→ **THE PROBLEM**
Everything from the line containing "(128, 165) = (368, 143): grey" to the last line of the listing below, inclusive, is what you should output, exactly as it appears.

→ **GIVEN DATA**
___

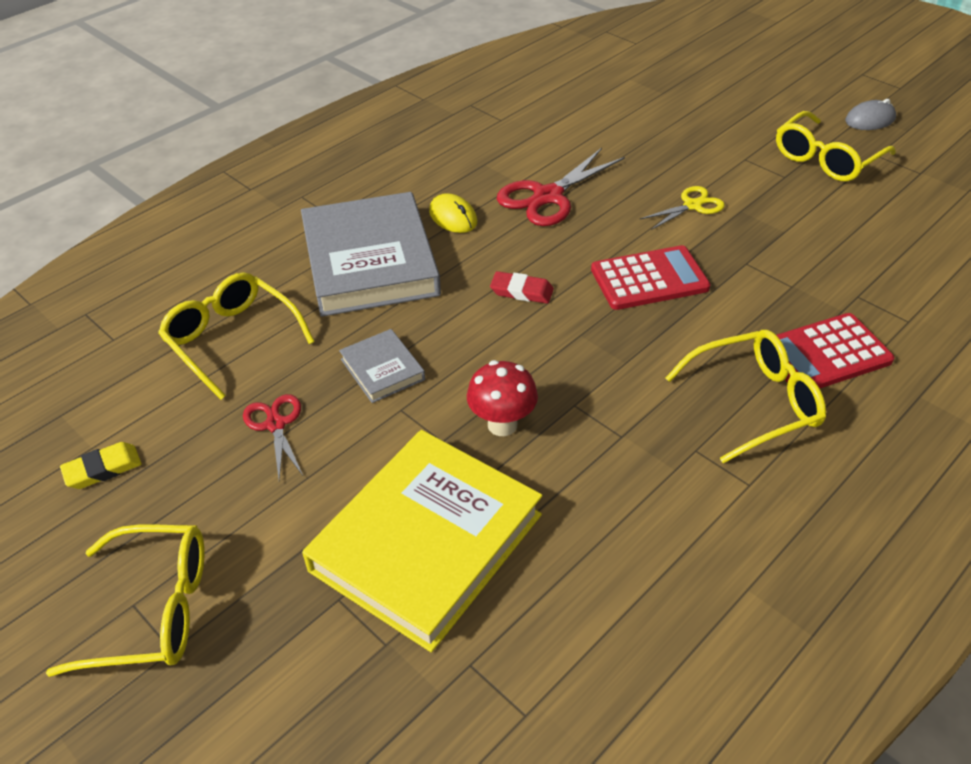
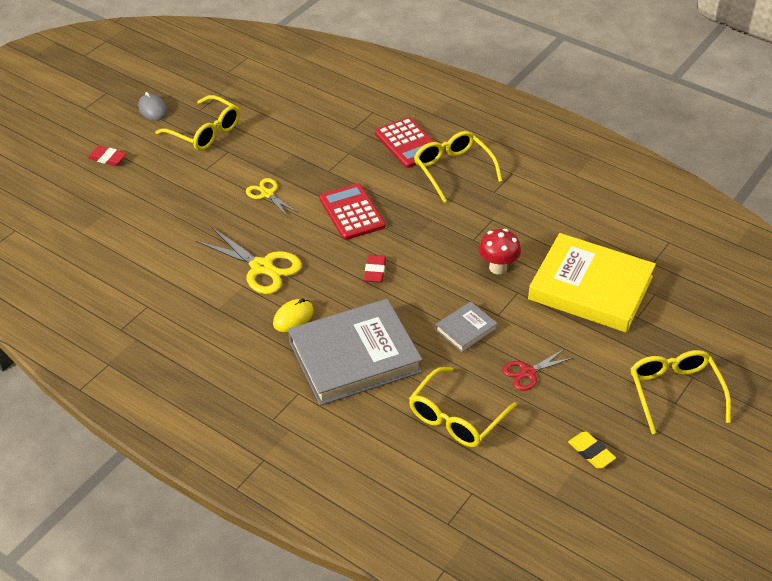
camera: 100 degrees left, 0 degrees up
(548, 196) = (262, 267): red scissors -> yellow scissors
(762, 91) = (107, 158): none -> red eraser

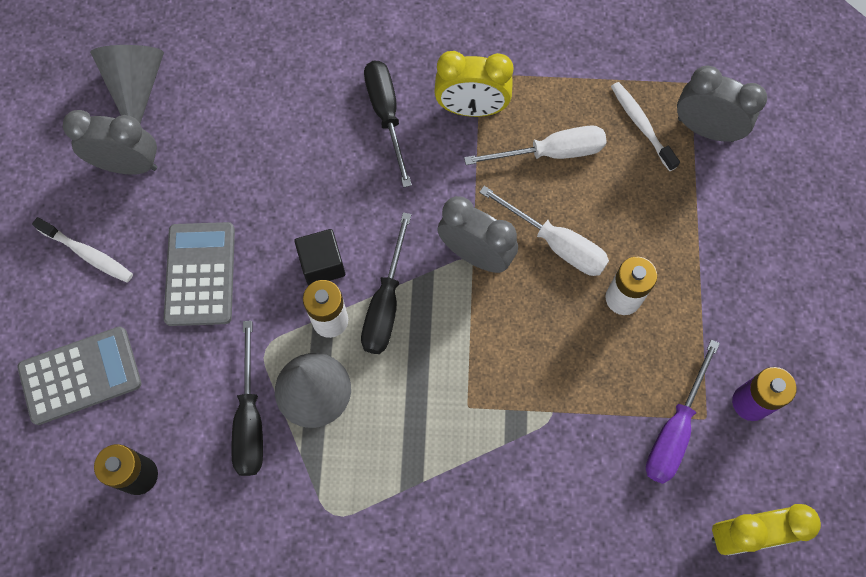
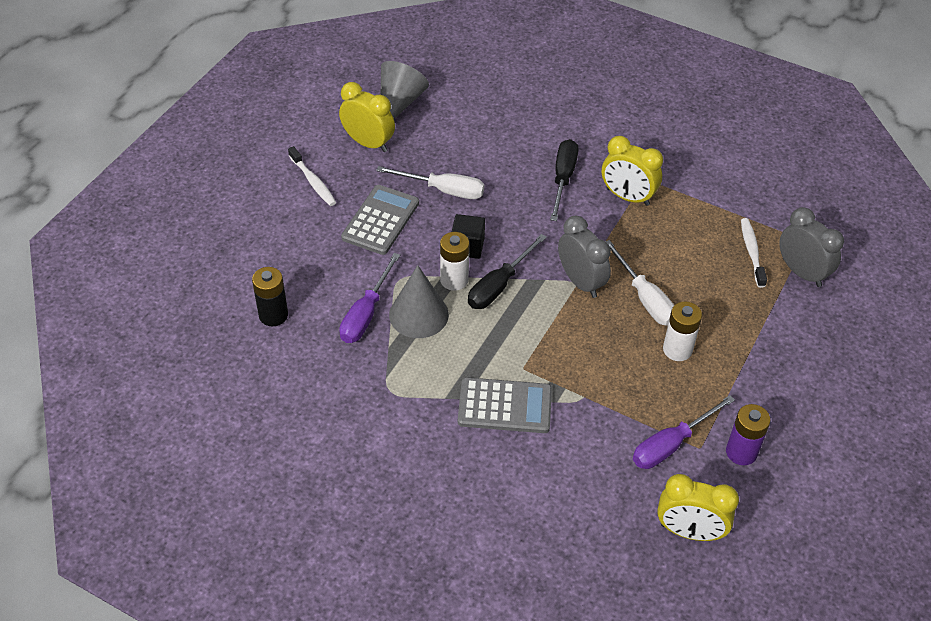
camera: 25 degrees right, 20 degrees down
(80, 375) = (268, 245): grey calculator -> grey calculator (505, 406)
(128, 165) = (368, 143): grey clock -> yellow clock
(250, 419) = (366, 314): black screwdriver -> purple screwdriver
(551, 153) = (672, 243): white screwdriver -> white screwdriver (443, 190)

___

→ **EXPECTED ANSWER**
(128, 165) = (368, 143): grey clock -> yellow clock
(250, 419) = (366, 314): black screwdriver -> purple screwdriver
(551, 153) = (672, 243): white screwdriver -> white screwdriver (443, 190)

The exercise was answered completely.